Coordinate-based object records
::::::

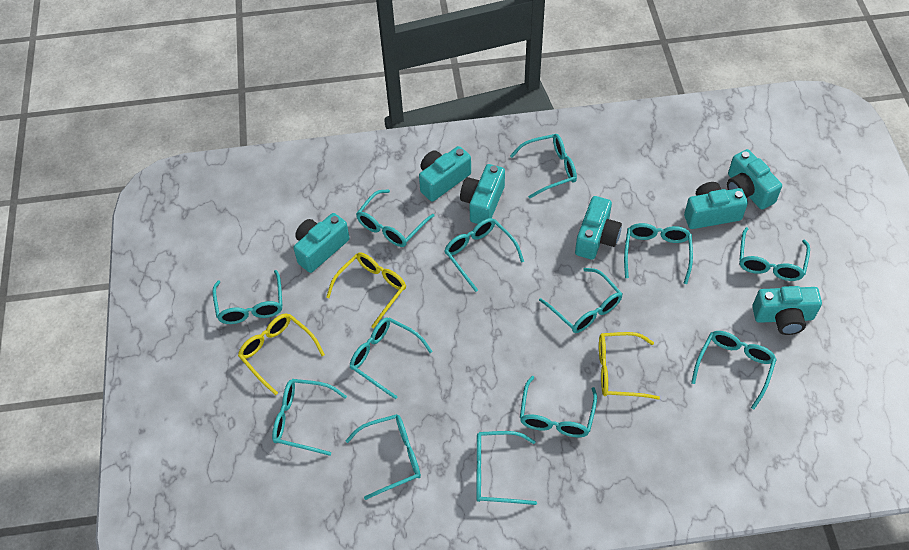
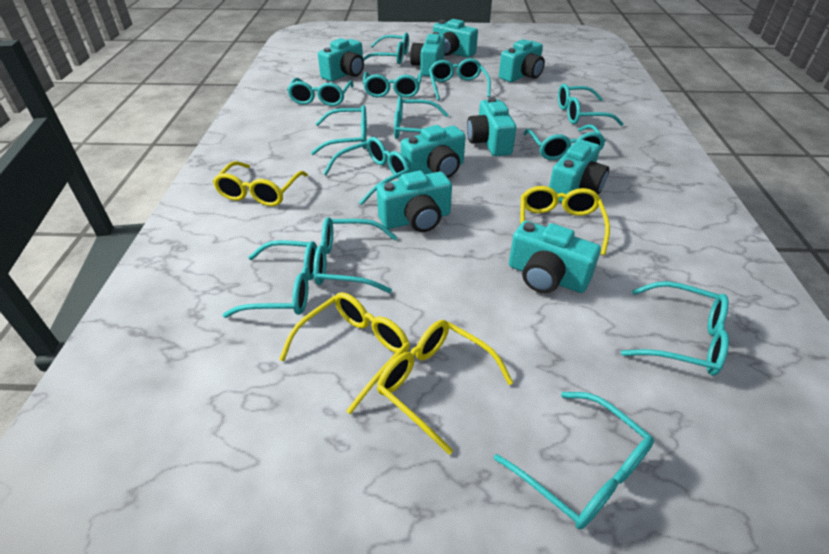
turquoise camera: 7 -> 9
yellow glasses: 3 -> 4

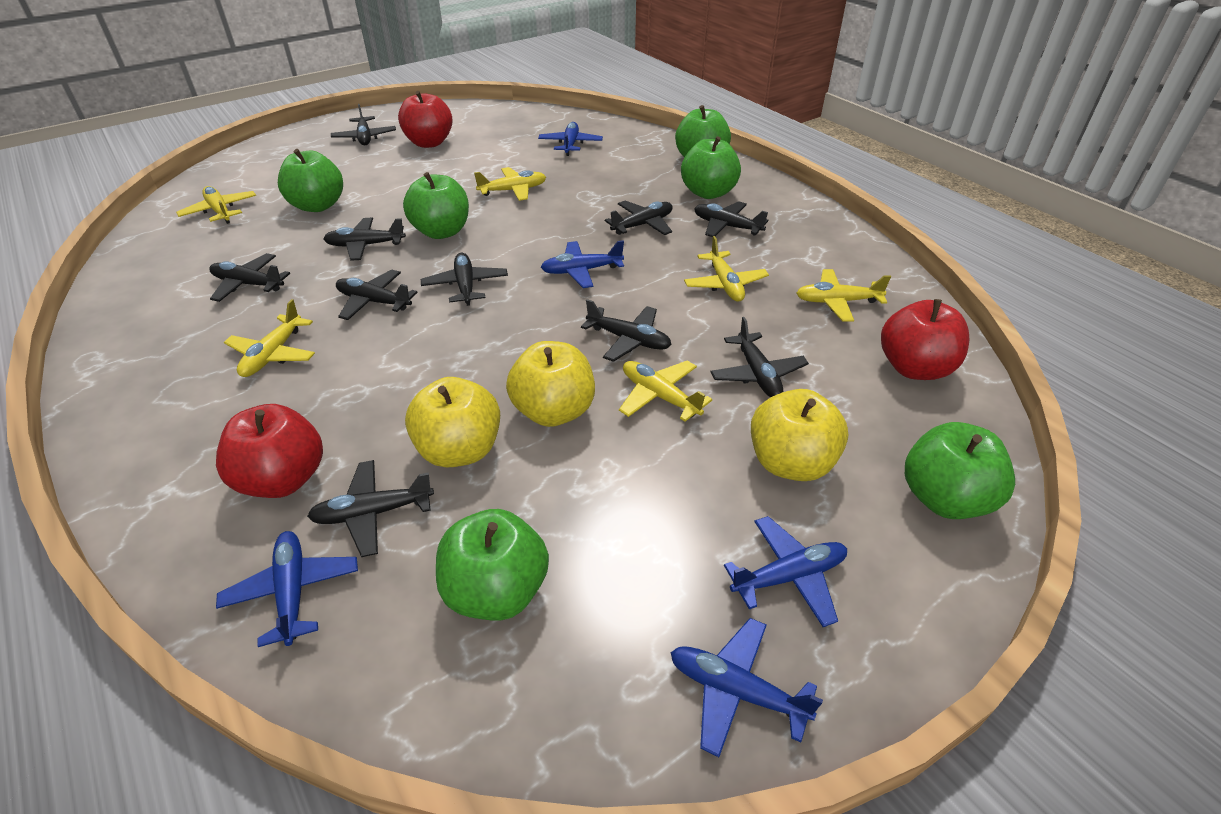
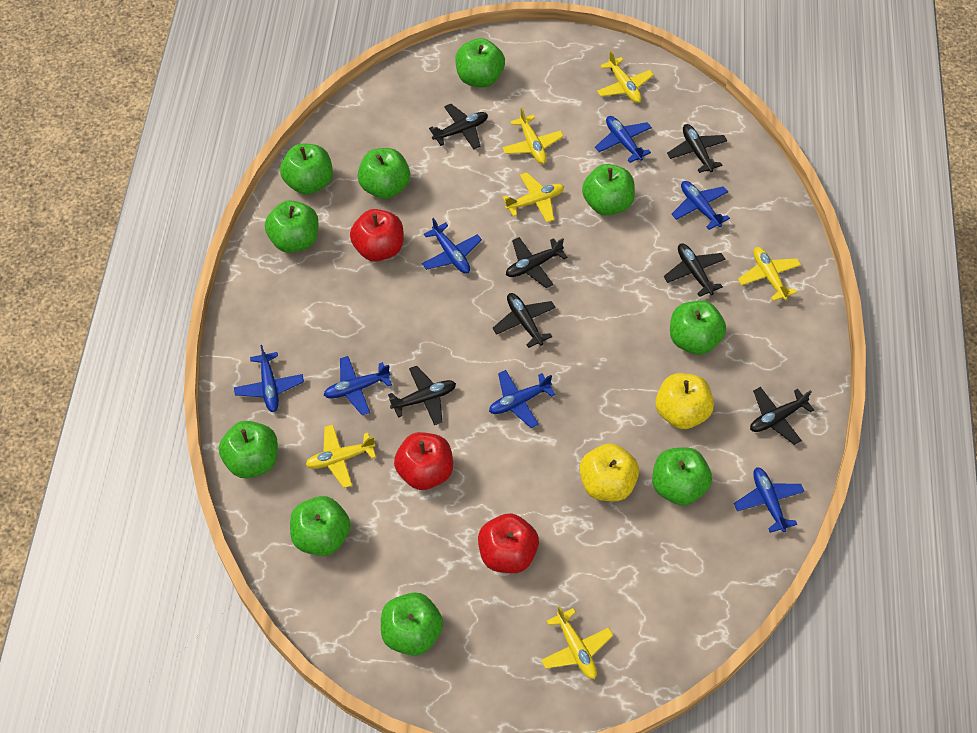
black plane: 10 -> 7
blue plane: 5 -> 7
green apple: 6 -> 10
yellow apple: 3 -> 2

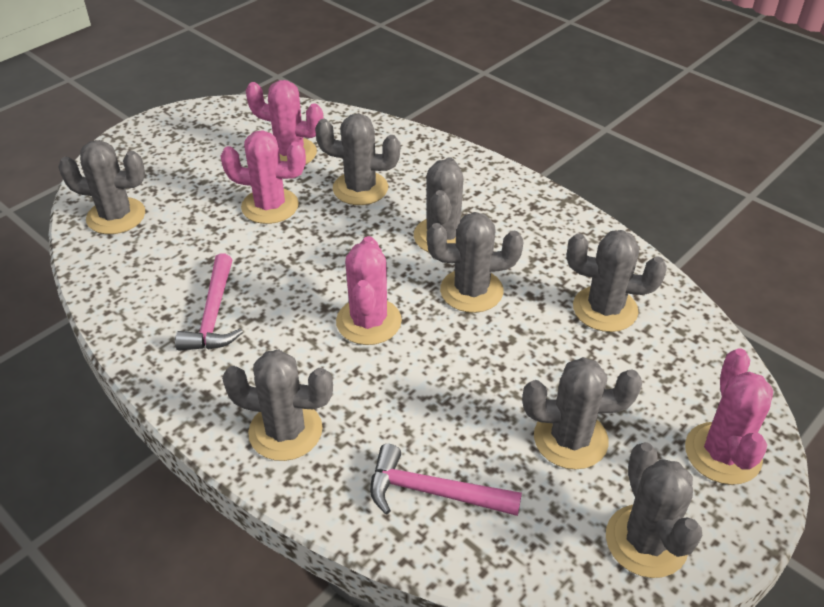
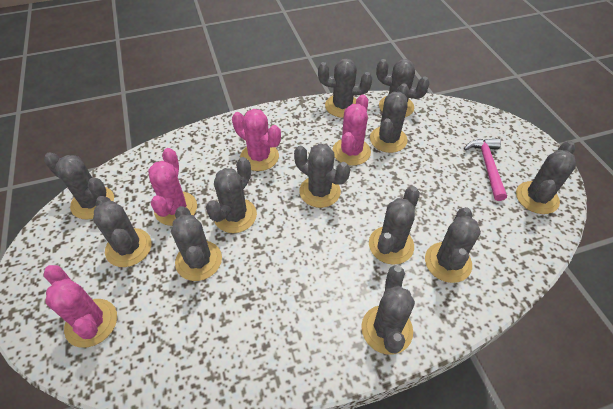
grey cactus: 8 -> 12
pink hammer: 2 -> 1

::::::

WORK REQUIRED:
The copy should hold exactly the lines from the line containing "black plane: 10 -> 7" through the last line of the records, both included, and no pictures or other lines.

YOUR SOLUTION:
black plane: 10 -> 7
blue plane: 5 -> 7
green apple: 6 -> 10
yellow apple: 3 -> 2

grey cactus: 8 -> 12
pink hammer: 2 -> 1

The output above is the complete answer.